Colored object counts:
■ ■ ■

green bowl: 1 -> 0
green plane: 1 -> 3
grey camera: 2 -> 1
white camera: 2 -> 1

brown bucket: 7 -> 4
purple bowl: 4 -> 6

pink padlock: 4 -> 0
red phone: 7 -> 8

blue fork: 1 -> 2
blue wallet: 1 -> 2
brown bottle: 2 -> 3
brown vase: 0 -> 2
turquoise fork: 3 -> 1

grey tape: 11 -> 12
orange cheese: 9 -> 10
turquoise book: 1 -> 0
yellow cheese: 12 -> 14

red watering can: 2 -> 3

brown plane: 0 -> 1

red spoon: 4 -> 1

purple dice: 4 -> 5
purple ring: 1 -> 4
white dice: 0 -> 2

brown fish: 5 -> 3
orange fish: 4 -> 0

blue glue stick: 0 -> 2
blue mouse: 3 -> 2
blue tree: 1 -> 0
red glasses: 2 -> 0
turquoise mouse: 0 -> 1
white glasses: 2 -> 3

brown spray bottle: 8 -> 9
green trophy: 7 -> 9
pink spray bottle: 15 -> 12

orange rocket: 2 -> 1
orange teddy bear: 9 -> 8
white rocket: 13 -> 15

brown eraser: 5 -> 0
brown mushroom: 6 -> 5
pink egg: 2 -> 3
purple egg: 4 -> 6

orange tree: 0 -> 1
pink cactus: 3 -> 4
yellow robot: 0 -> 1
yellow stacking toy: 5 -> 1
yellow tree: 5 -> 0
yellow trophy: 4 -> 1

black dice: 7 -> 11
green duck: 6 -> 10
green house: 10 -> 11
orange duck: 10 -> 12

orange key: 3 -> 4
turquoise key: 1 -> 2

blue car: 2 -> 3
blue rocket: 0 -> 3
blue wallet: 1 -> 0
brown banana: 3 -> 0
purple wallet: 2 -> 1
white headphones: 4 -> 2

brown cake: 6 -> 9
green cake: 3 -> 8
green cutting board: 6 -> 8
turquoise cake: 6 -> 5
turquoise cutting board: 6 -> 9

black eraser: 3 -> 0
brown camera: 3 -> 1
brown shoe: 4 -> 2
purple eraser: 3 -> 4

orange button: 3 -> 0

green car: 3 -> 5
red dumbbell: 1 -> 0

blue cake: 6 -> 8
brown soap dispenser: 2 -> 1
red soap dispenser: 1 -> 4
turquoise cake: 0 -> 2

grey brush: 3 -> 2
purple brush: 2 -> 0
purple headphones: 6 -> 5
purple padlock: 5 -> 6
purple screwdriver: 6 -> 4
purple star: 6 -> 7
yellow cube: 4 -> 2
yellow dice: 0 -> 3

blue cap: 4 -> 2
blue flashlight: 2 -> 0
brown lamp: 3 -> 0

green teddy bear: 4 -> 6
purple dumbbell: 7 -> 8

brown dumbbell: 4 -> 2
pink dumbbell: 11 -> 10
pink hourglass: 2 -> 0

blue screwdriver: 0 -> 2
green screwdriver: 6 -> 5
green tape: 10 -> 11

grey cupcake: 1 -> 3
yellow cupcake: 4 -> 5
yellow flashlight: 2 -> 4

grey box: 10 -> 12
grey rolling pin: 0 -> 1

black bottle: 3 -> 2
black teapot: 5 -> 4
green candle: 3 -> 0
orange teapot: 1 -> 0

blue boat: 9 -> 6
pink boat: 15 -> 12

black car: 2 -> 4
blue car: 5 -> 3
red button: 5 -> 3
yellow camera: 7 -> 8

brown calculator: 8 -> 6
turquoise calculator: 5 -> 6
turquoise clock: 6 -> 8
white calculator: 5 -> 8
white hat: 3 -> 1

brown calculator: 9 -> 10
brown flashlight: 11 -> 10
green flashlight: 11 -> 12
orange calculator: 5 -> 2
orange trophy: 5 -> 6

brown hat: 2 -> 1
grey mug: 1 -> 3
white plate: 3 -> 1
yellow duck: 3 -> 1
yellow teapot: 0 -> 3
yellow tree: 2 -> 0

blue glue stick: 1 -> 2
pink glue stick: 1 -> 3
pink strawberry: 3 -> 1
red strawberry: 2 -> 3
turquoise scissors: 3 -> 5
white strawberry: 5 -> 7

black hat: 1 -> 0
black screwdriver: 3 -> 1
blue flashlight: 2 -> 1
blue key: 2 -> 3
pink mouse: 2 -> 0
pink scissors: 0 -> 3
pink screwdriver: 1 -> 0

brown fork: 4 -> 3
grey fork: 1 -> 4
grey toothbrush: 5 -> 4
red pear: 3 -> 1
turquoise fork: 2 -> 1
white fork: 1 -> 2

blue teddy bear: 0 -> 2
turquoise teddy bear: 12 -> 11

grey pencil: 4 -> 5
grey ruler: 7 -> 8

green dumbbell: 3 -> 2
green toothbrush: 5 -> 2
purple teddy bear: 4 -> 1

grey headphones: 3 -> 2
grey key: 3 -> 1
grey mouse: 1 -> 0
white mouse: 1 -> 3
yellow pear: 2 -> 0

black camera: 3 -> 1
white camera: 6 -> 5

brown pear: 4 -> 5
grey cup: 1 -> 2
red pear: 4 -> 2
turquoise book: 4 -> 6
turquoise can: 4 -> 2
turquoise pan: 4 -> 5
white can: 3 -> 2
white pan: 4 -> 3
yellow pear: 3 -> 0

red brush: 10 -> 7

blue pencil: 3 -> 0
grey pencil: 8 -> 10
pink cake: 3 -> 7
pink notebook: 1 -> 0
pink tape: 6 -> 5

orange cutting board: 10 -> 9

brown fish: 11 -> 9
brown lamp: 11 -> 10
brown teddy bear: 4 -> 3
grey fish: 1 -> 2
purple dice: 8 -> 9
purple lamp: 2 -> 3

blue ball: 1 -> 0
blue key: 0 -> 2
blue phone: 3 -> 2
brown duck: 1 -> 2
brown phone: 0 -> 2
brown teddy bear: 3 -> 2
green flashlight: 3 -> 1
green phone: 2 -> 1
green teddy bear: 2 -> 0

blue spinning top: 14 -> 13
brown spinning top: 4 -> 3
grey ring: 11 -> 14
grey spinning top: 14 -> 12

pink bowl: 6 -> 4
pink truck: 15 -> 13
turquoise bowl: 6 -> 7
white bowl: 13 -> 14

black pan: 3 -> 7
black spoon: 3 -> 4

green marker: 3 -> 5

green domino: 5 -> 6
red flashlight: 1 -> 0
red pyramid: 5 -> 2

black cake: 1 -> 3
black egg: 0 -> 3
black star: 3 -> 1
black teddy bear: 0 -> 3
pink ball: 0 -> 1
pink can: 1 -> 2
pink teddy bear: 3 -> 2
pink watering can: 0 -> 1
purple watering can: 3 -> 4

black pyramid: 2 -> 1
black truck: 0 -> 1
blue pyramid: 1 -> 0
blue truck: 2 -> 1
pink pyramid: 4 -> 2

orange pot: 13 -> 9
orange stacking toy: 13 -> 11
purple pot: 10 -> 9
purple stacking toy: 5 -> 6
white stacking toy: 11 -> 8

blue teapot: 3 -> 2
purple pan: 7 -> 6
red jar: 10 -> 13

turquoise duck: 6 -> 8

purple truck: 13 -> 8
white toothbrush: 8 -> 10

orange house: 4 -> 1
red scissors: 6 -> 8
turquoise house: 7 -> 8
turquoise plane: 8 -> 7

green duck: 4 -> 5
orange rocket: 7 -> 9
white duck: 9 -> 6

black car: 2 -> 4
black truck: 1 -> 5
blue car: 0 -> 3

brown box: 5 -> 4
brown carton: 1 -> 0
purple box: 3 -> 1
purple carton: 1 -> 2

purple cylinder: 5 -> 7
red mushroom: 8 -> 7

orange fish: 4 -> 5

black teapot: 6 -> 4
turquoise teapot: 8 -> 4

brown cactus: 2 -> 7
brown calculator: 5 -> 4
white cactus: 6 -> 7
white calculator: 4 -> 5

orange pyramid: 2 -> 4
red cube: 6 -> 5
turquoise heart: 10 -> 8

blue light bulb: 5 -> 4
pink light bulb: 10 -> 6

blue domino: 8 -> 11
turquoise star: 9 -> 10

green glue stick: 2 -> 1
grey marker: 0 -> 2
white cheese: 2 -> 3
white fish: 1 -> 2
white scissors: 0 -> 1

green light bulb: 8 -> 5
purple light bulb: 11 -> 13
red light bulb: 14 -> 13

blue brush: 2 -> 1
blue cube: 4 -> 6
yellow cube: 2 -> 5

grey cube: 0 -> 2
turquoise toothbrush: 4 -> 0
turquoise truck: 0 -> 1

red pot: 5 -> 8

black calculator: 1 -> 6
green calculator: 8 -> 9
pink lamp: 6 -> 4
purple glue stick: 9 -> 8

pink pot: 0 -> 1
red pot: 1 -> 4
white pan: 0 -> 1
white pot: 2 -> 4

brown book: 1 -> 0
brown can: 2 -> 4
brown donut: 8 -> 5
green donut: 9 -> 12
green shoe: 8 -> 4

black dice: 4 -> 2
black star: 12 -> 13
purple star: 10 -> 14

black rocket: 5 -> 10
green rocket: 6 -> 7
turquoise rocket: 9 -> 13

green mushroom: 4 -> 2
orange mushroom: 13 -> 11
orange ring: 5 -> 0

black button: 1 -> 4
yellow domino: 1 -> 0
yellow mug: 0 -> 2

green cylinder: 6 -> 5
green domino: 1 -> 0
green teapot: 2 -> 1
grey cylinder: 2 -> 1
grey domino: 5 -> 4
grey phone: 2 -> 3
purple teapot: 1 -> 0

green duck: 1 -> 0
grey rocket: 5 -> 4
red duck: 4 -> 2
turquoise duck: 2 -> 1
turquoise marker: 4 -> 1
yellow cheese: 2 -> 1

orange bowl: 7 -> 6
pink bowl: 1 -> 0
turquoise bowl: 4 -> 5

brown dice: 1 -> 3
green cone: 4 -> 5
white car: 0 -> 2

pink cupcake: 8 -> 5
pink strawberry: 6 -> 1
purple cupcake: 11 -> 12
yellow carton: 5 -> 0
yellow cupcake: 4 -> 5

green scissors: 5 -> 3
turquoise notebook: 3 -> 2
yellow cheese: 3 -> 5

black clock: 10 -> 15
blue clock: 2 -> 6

■ ■ ■

### WORK TASK:
Respond with a single number, namely how many lines of the entries contain the word "spray".

### RESPONSE:
2